EXERCISE INPUT section start
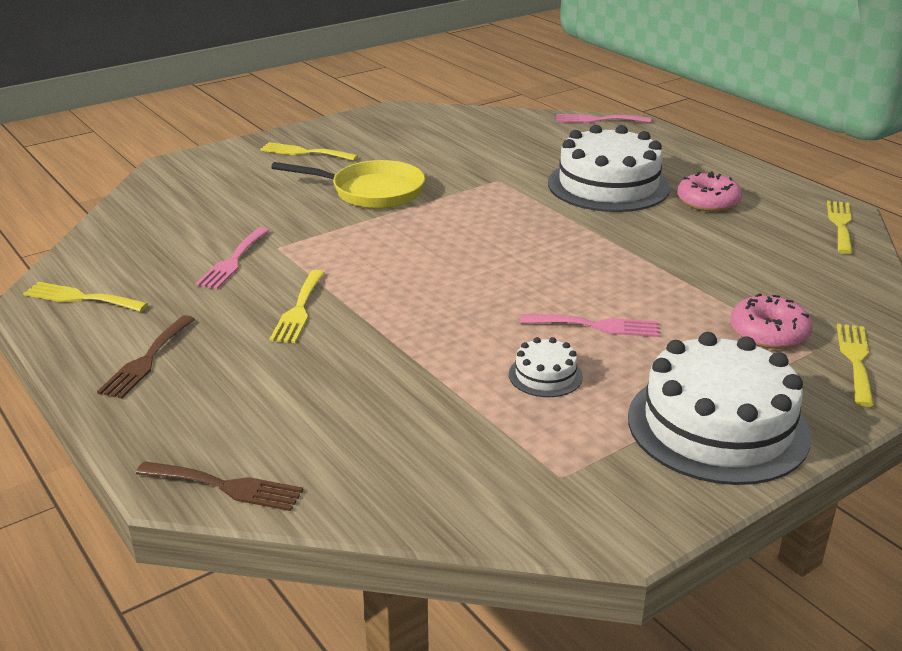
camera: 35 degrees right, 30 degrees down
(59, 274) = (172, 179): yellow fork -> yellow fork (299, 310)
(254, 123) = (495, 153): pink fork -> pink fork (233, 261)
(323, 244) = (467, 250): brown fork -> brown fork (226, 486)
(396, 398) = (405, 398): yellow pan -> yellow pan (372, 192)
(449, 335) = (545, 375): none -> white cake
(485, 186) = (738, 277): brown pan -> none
EXERCISE INPUT section end
REQUIREMENT: Please tally the lines of the listing that include the string "none". The number is the whole answer.

YOUR SOLUTION: 2